= Instructions to follow =
Could you copy each line of the listing below that has the word "cone"?
Records to process START
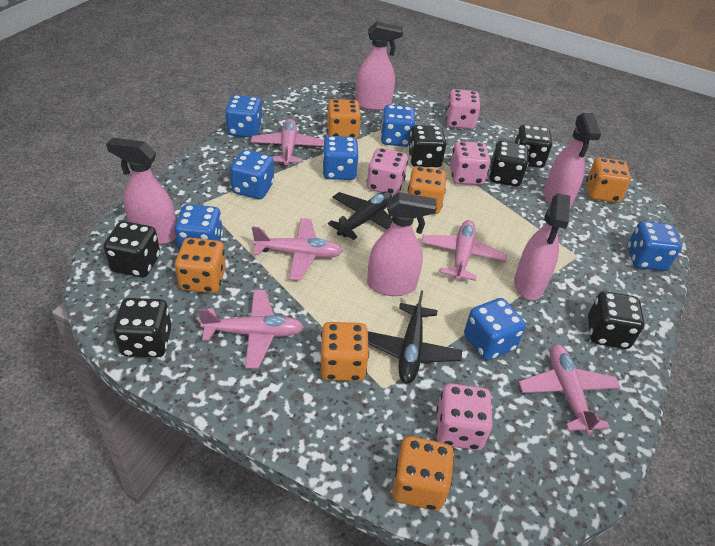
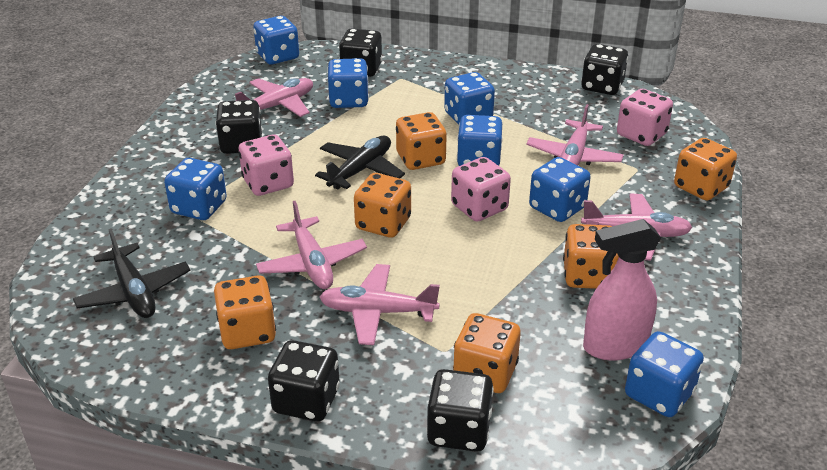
black dice: 6 -> 5
pink dice: 4 -> 3
pink spray bottle: 5 -> 1

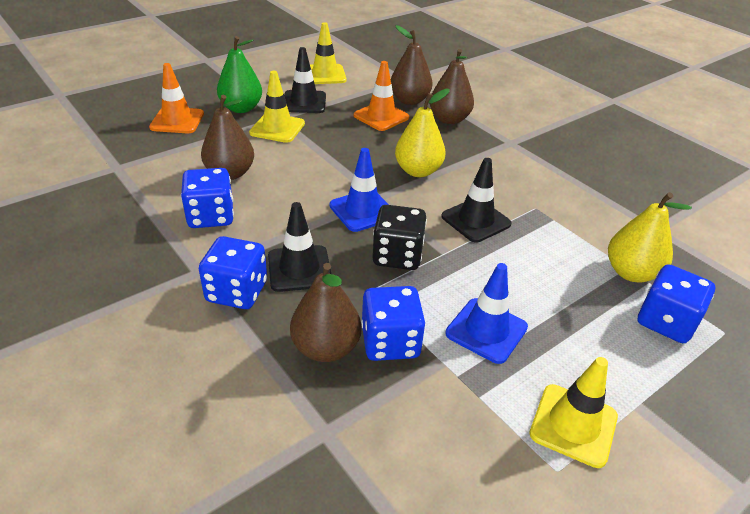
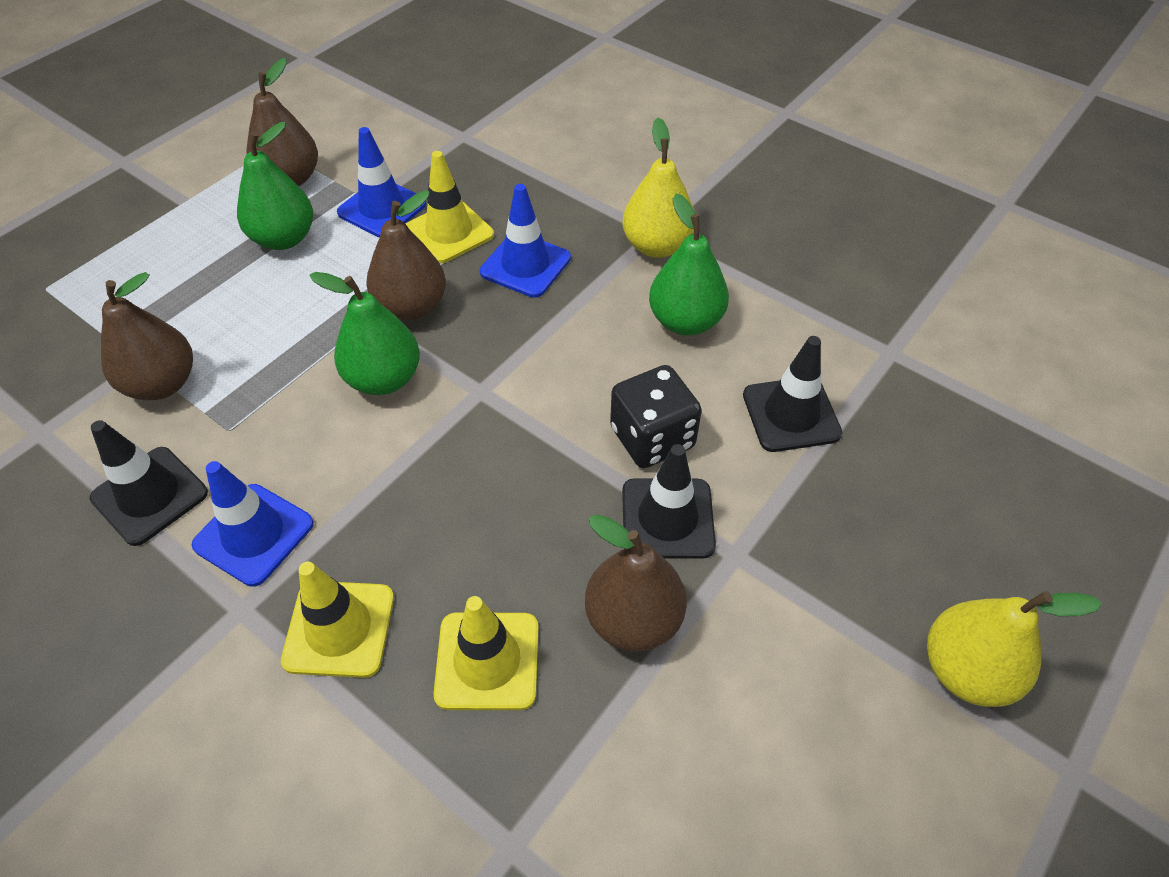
blue dice: 4 -> 0
blue traffic cone: 2 -> 3
green pear: 1 -> 3
orange traffic cone: 2 -> 0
Records to process END
= Solution for this task =
blue traffic cone: 2 -> 3
orange traffic cone: 2 -> 0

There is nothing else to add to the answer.